• _Your objective_
Copy out the data exactly, leaving the pictures behind.

• _Data provided_
□ □ □ □

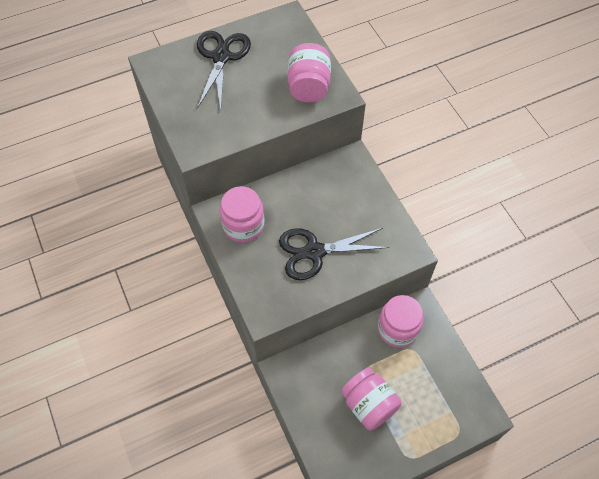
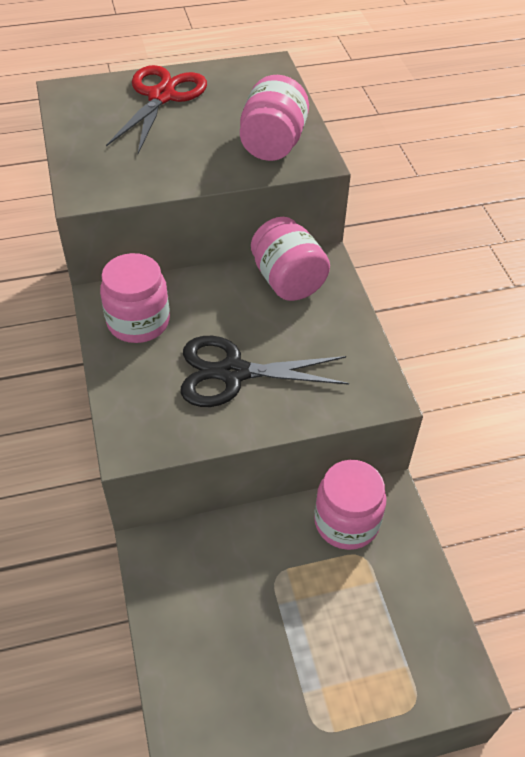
camera: 10 degrees right, 10 degrees down
(221, 57) = (161, 96): black scissors -> red scissors
(368, 404) = (272, 628): pink jar -> pink jar (288, 281)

□ □ □ □

• _Answer to this exercise_
camera: 10 degrees right, 10 degrees down
(221, 57) = (161, 96): black scissors -> red scissors
(368, 404) = (272, 628): pink jar -> pink jar (288, 281)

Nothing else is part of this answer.